*Exercise*. Count the lines of the records that contain the string "kern", and reply with that number alone.

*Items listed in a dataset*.
- - -
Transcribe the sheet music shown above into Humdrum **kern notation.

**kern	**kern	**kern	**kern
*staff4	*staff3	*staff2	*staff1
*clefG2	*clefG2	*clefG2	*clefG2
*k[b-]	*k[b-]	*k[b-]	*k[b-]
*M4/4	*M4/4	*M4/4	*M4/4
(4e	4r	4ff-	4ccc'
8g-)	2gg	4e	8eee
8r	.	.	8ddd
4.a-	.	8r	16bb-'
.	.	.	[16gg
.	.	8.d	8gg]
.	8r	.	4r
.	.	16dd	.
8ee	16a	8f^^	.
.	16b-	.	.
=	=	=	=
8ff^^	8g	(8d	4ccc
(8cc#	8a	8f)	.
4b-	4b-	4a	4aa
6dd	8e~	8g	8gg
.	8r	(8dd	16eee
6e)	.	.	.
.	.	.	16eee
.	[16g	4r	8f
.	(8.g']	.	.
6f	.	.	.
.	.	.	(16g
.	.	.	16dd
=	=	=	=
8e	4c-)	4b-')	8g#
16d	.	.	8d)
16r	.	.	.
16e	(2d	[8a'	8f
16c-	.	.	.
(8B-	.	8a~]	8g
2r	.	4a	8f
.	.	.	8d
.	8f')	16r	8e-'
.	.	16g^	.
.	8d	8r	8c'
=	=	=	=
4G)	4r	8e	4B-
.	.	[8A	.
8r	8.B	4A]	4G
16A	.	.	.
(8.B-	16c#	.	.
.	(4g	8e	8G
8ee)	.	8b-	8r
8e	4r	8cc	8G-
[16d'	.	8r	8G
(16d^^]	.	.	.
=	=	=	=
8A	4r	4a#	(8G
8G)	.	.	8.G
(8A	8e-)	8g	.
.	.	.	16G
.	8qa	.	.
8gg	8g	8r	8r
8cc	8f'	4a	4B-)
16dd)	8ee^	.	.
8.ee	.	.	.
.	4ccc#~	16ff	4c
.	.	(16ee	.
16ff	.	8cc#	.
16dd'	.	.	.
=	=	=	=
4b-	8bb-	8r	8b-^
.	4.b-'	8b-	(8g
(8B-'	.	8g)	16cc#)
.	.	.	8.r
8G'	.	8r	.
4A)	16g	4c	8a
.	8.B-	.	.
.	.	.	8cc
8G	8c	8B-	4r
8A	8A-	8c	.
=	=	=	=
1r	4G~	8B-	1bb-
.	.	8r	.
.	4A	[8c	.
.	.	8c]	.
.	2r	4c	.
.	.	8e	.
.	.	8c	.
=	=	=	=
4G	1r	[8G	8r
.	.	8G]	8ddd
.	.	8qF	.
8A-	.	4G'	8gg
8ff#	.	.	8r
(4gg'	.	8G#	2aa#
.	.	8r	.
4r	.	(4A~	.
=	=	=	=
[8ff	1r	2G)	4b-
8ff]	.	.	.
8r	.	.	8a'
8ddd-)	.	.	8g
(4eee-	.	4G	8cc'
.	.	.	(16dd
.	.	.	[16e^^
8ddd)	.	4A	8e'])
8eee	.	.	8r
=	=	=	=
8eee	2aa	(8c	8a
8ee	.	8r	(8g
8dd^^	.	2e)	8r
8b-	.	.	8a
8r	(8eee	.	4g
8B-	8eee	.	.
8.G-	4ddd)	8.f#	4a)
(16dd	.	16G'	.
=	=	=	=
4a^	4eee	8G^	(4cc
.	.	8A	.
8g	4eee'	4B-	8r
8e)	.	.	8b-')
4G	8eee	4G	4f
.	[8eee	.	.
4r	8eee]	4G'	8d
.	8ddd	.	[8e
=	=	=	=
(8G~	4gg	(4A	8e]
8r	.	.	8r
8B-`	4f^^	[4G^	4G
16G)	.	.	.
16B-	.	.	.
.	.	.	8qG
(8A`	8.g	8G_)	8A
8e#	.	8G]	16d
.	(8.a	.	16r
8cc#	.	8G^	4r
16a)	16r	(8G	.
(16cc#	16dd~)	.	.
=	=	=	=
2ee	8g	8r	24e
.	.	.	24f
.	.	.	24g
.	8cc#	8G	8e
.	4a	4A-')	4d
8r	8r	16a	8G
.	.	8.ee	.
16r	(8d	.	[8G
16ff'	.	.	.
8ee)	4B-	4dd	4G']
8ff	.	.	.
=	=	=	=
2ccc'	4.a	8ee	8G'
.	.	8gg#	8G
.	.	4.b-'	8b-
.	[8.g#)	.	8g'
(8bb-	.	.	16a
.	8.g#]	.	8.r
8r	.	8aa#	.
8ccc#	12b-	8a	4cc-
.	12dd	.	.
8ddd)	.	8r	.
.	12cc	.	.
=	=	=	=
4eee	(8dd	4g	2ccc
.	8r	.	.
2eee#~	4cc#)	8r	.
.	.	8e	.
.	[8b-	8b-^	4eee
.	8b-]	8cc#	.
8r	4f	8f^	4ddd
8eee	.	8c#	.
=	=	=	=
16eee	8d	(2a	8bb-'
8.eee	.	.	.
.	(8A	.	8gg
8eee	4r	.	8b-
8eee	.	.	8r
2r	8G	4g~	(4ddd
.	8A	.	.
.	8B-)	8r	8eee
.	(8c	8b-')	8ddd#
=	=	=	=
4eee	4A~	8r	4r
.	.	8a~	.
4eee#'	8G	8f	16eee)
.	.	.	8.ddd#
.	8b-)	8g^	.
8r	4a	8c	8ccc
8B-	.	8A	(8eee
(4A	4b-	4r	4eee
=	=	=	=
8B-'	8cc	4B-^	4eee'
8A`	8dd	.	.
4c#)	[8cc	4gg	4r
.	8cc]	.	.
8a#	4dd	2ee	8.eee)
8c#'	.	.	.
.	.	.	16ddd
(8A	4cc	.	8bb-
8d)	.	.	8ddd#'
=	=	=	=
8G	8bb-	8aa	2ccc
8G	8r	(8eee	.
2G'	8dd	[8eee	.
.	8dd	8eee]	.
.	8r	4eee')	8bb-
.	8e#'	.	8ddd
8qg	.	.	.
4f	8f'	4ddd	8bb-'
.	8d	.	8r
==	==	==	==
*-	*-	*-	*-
- - -
*Response*. 2